WHAT THE TASK REQUIRES
All pictures are to be dropped, and the remaining data set down exactly.

##### INFORMATION PROVIDED

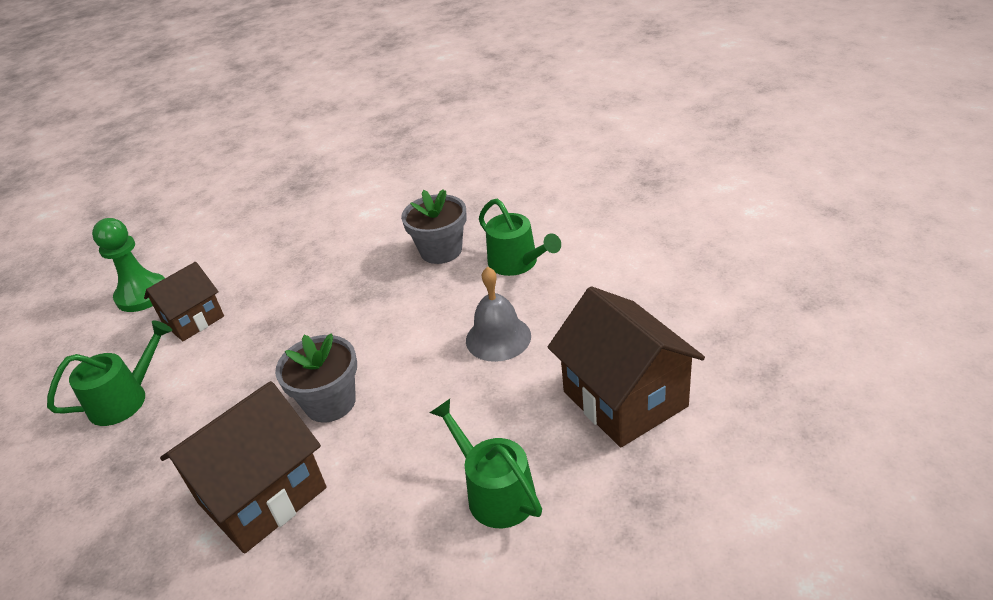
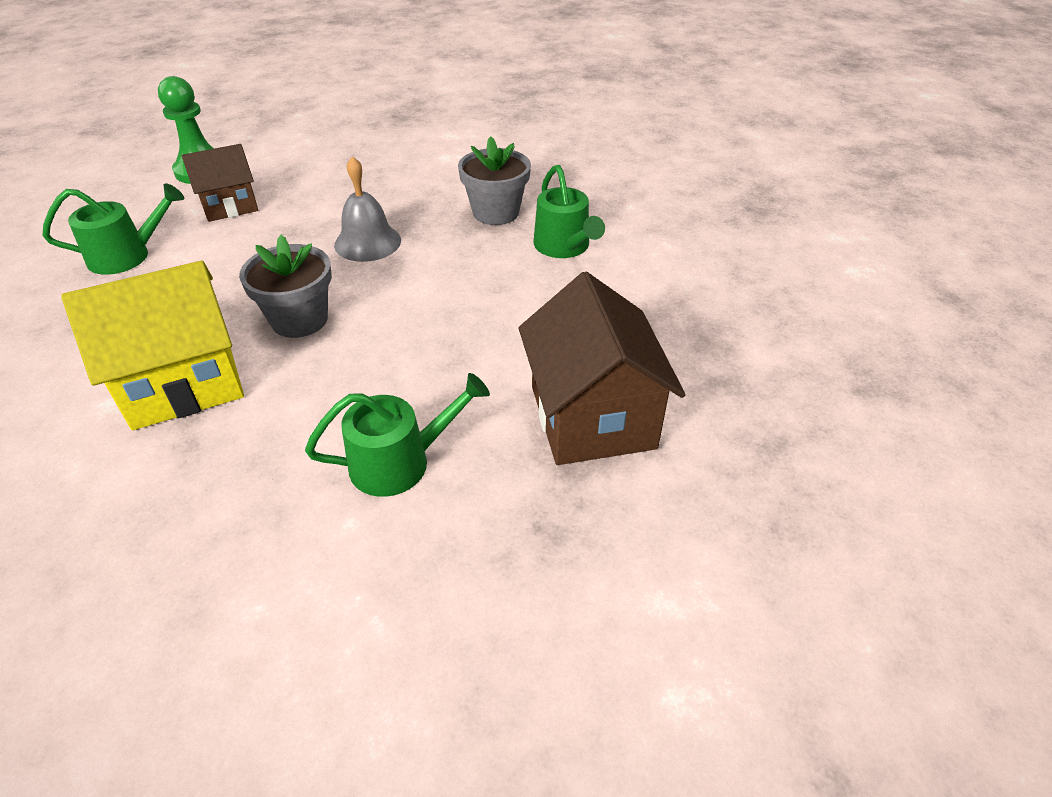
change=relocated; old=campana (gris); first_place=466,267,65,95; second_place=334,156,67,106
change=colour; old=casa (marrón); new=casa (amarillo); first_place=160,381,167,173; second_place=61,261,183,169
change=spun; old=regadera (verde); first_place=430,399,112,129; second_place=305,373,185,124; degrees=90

##########

YOUR RESPONSE
change=relocated; old=campana (gris); first_place=466,267,65,95; second_place=334,156,67,106
change=colour; old=casa (marrón); new=casa (amarillo); first_place=160,381,167,173; second_place=61,261,183,169
change=spun; old=regadera (verde); first_place=430,399,112,129; second_place=305,373,185,124; degrees=90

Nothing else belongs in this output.